Extracted records:
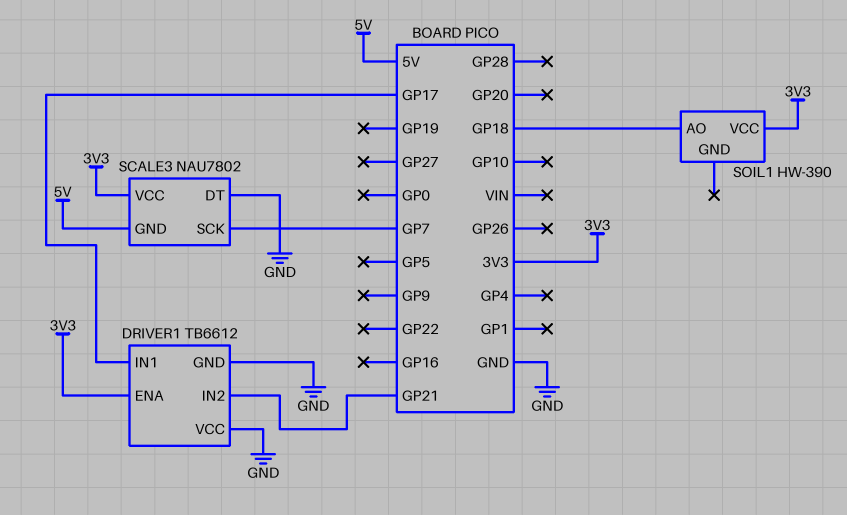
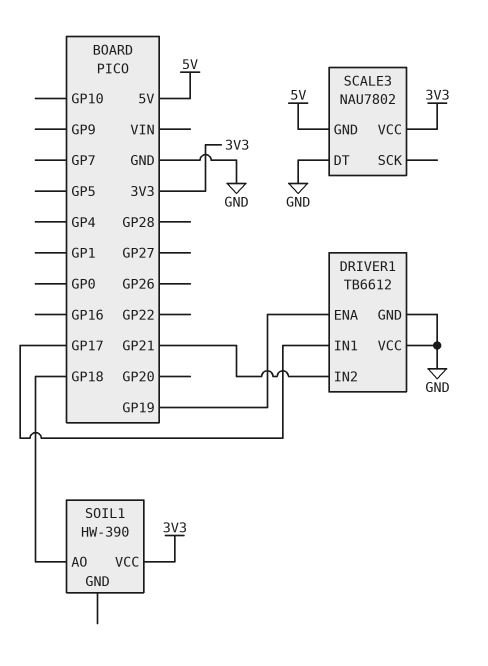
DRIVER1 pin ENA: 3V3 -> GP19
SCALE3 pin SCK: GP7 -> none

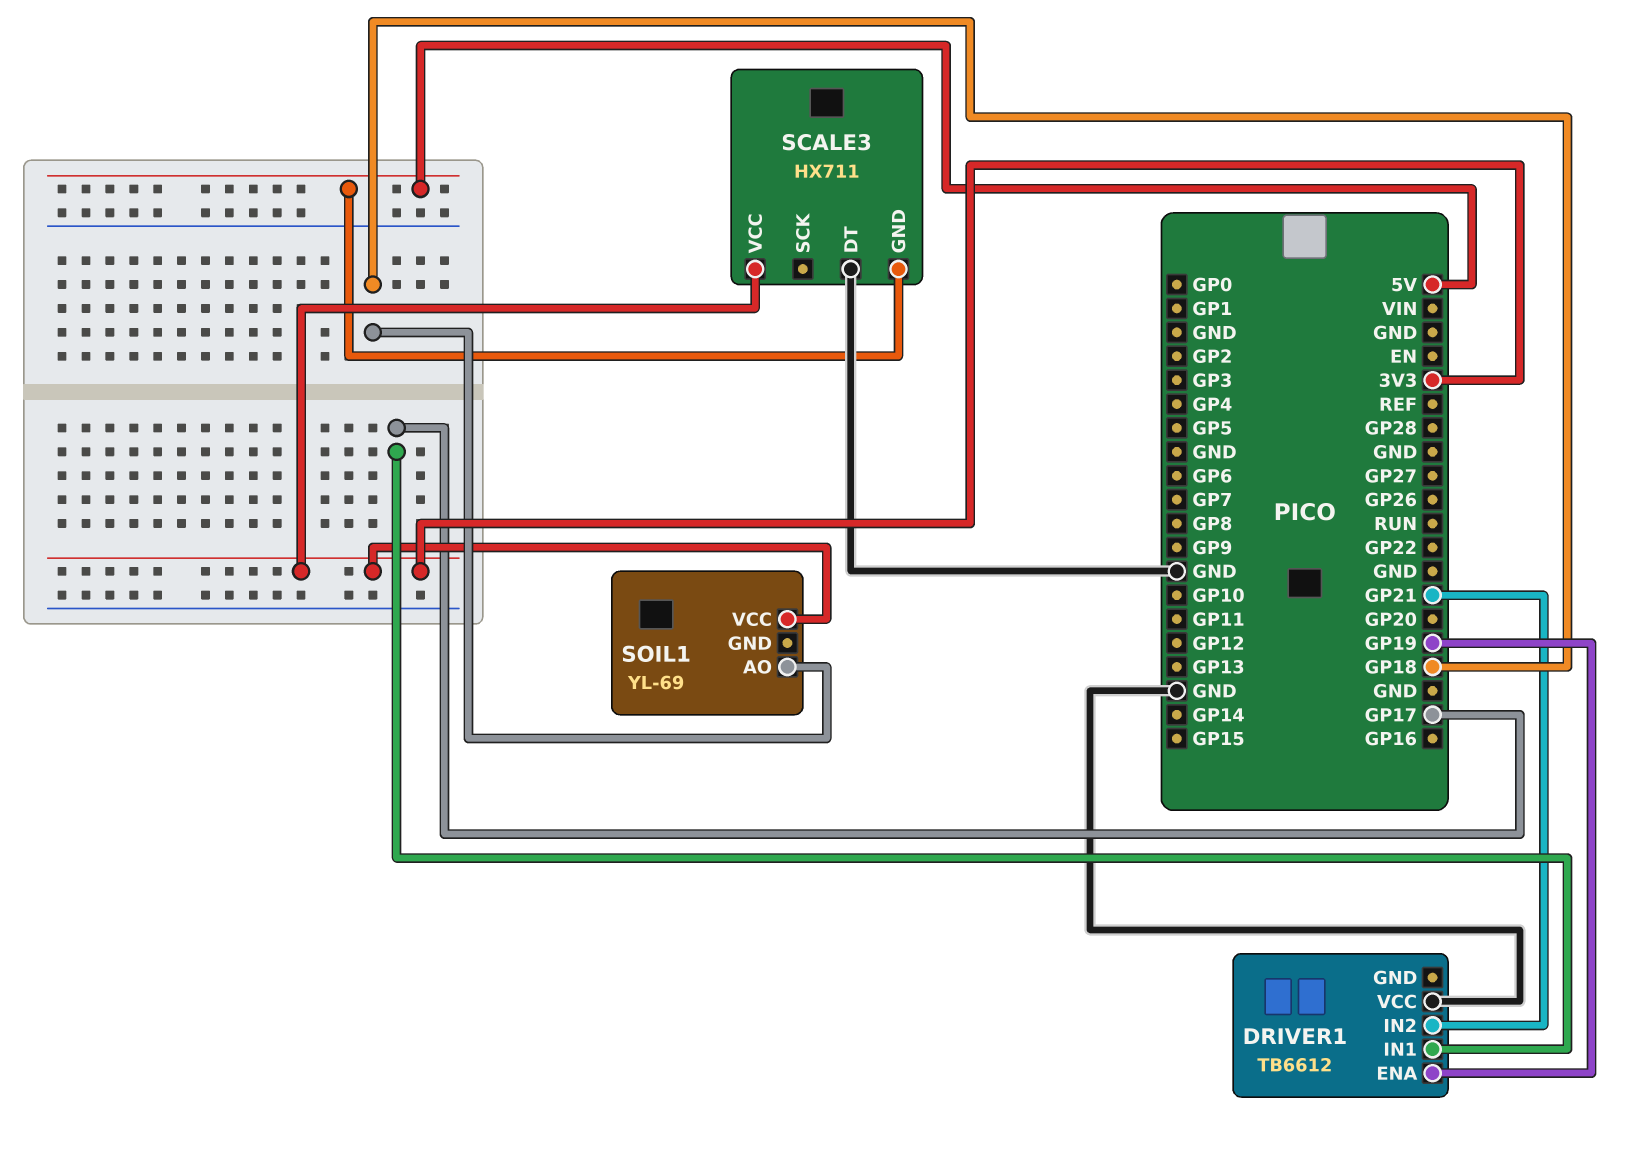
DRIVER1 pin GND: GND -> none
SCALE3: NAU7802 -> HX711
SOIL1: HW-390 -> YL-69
* * *
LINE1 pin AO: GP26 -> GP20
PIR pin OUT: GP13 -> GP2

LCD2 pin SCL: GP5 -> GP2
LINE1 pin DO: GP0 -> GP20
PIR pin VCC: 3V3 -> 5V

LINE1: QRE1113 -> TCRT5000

### WHAT TO WORK ON
Within the entries above, give again exactly the lines starting at the one that contains "DRIVER1 pin ENA: 3V3 -> GP19" and ending at the one that contains "SOIL1: HW-390 -> YL-69", leaving out the pictures.

### PROBLEM SOLUTION
DRIVER1 pin ENA: 3V3 -> GP19
SCALE3 pin SCK: GP7 -> none

DRIVER1 pin GND: GND -> none
SCALE3: NAU7802 -> HX711
SOIL1: HW-390 -> YL-69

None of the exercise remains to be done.